* _Try it_
Which lines of the records below contain the word "camera"? Report each of them in full.

* _Records for this task_
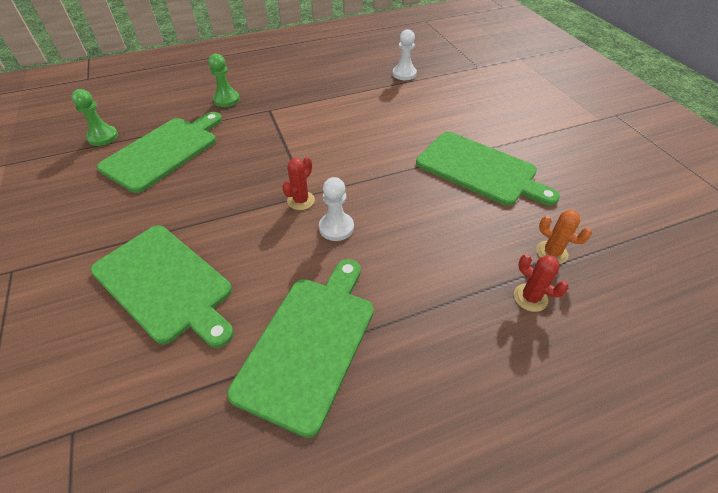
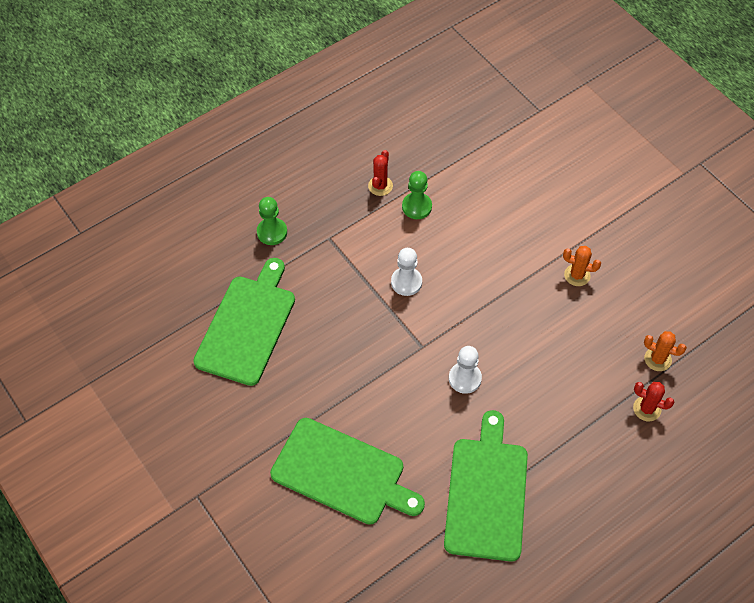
camera: 15 degrees left, 10 degrees up
green pawn [72,89,118,146] -> green pawn moved to [402,171,432,219]
red cactus [282,157,315,210] -> red cactus moved to [368,150,393,196]
white pawn [392,29,417,80] -> white pawn moved to [391,248,422,296]
green cutting board [416,132,560,206] -> orange cactus [563,246,601,286]

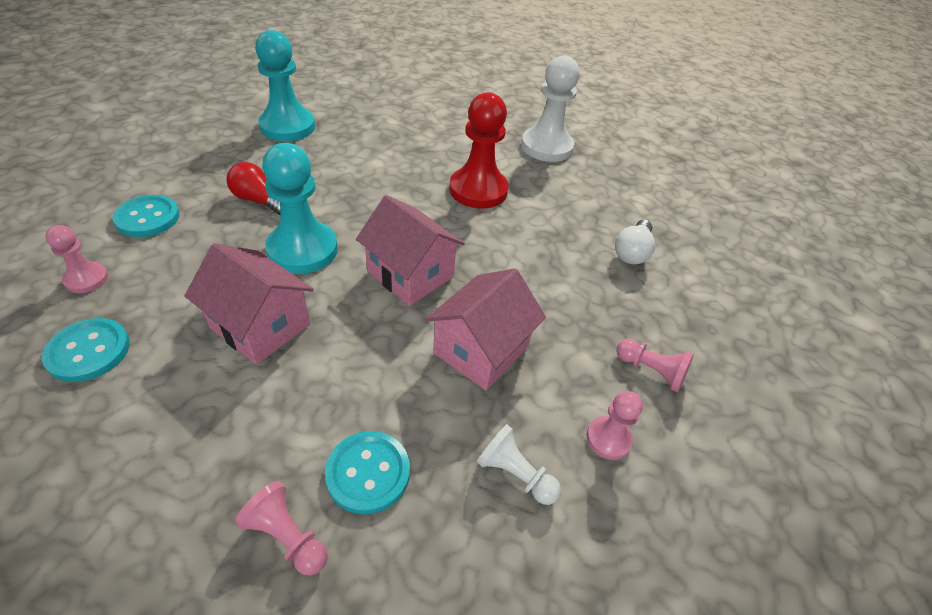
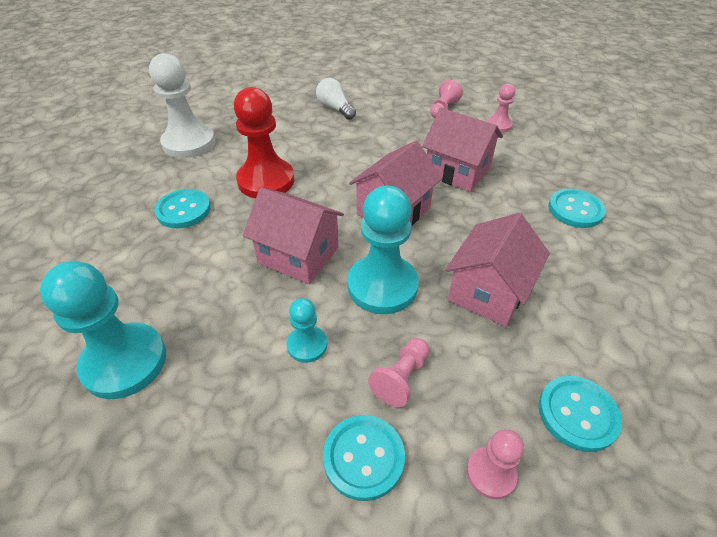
camera: 90 degrees left, 0 degrees up
red light bulb [226,162,280,215] -> turquoise pawn [287,298,327,363]
pink pawn [235,481,328,576] -> pink pawn moved to [368,338,429,407]
white pawn [477,424,561,505] -> none
white light bulb [615,220,655,264] -> white light bulb turned 150 degrees counterclockwise [316,78,356,120]
none -> turquoise button [154,189,211,228]
none -> pink house [243,188,344,284]

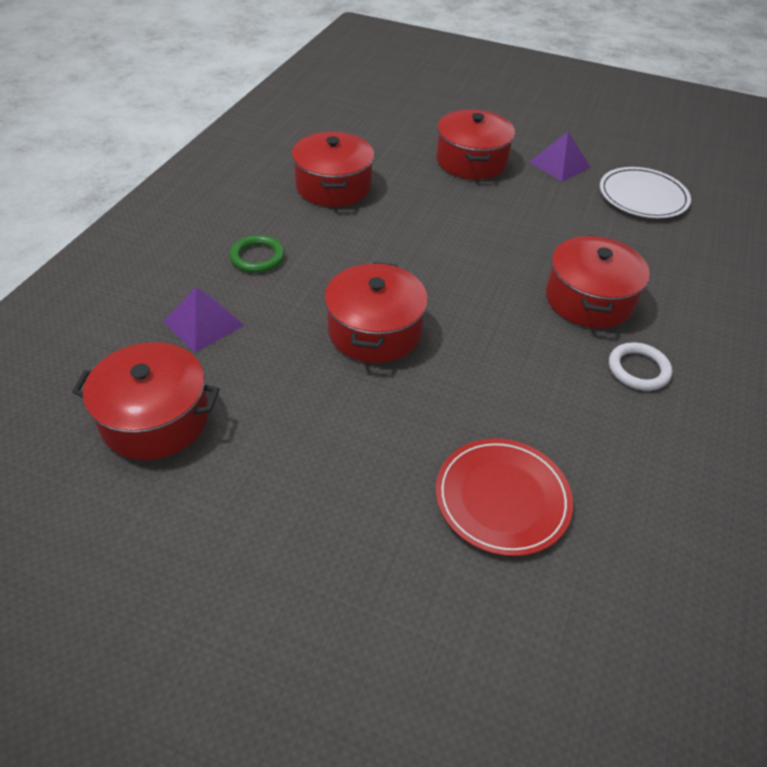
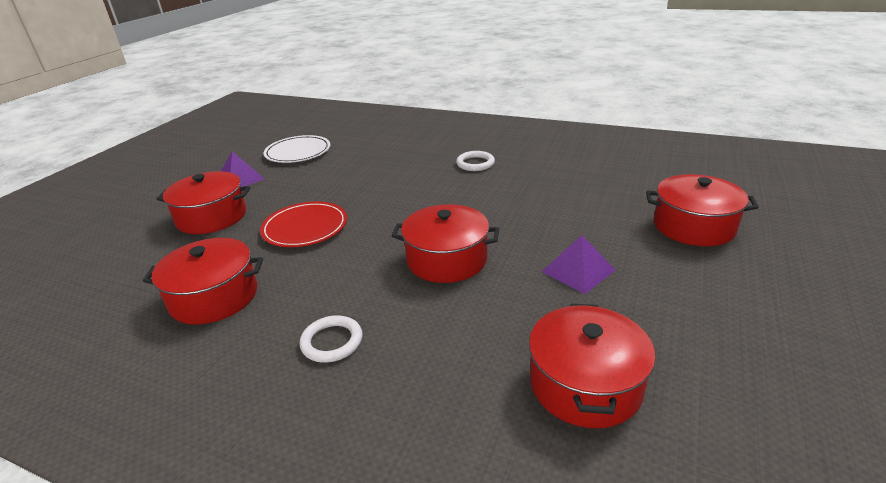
camera: 85 degrees left, 15 degrees down
purple pyramid [163,287,244,353] -> purple pyramid moved to [541,235,615,294]
green ring [229,235,285,273] -> white ring [299,315,362,362]
red plate [436,438,573,556] -> red plate moved to [260,202,347,247]
red pot [546,235,650,328] -> red pot moved to [646,174,759,246]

* _Output below_
camera: 15 degrees left, 10 degrees up
camera: 90 degrees left, 0 degrees up
camera: 85 degrees left, 15 degrees down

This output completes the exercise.